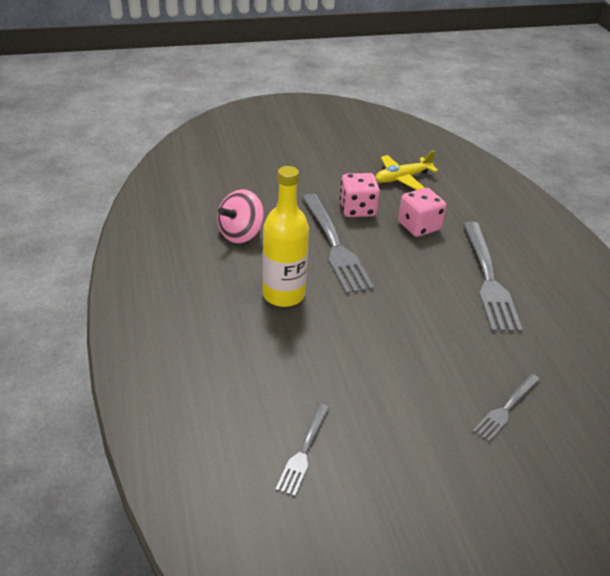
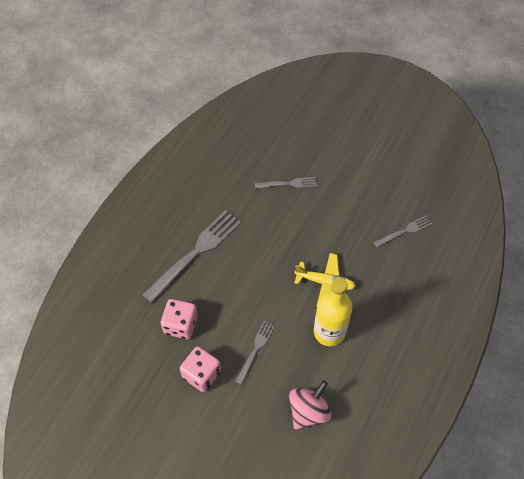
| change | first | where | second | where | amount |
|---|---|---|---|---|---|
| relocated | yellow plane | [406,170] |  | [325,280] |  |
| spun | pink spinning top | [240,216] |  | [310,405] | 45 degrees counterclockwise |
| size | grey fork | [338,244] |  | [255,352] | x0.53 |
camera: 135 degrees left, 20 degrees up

---

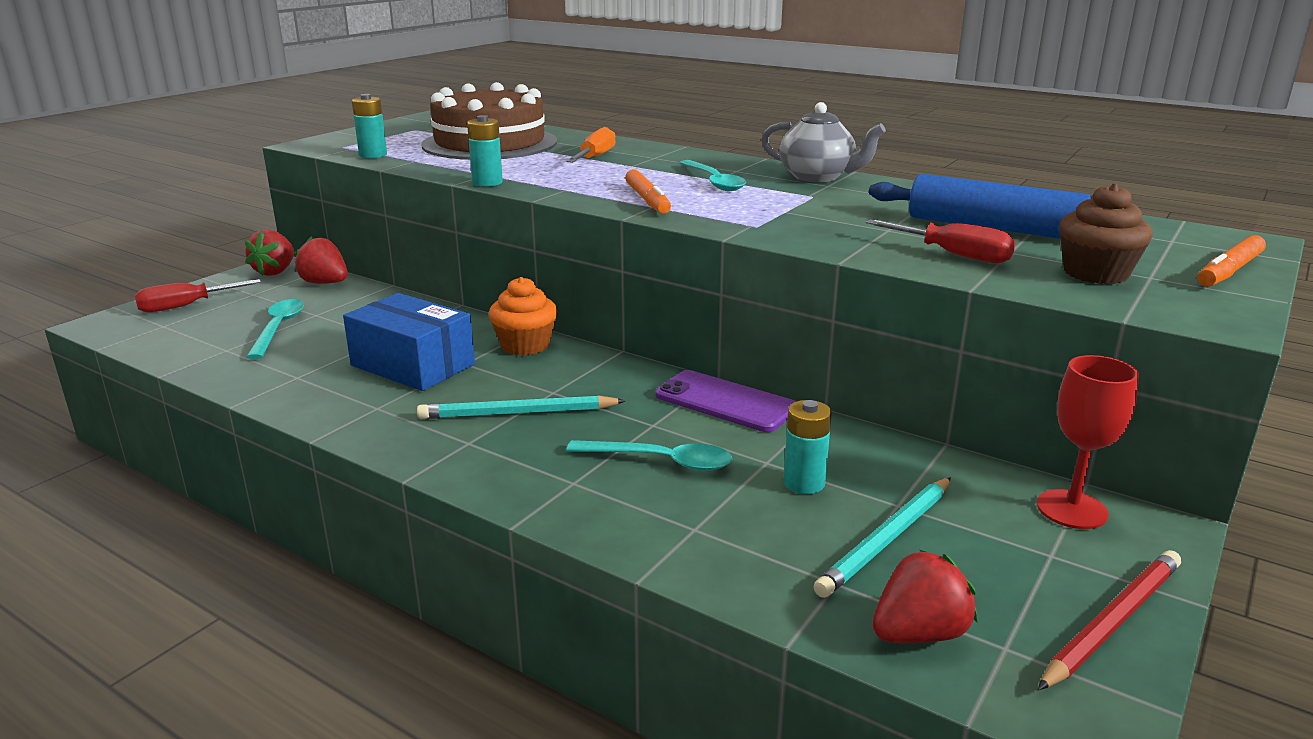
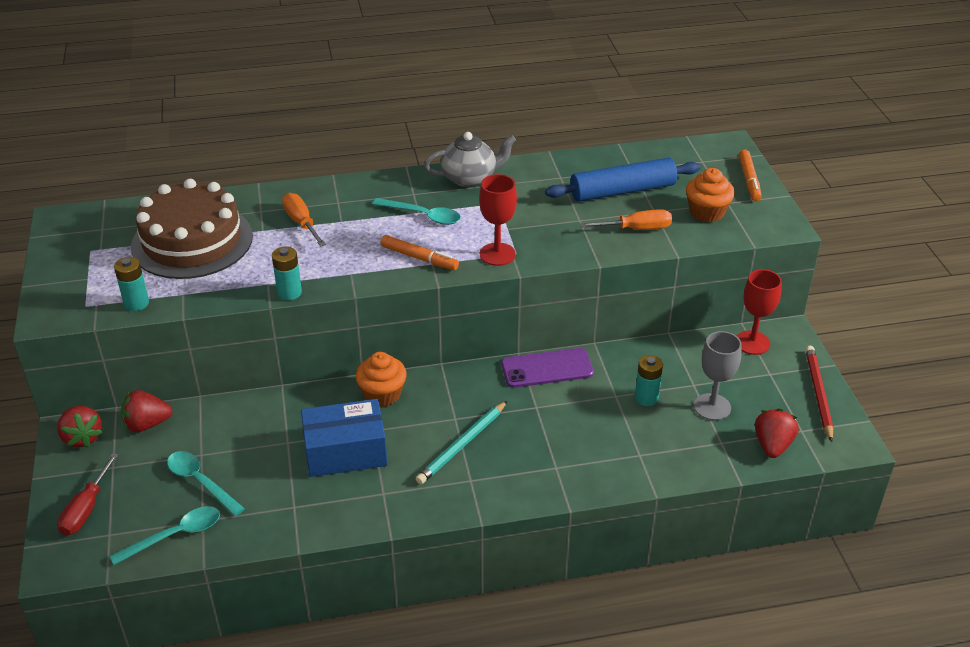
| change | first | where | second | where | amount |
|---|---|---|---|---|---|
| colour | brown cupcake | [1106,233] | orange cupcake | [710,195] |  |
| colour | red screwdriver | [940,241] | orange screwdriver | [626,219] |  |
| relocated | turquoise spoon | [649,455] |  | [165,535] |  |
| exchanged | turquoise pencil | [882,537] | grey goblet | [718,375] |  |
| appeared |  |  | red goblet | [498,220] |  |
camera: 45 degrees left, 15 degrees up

**Exercise details**
In the listing above, find the line with "relocated | yellow" and the line with "camera: 135 degrees left, 20 degrees up". Output those two lines and every line between them, exactly as written.

**Expected output**
| relocated | yellow plane | [406,170] |  | [325,280] |  |
| spun | pink spinning top | [240,216] |  | [310,405] | 45 degrees counterclockwise |
| size | grey fork | [338,244] |  | [255,352] | x0.53 |
camera: 135 degrees left, 20 degrees up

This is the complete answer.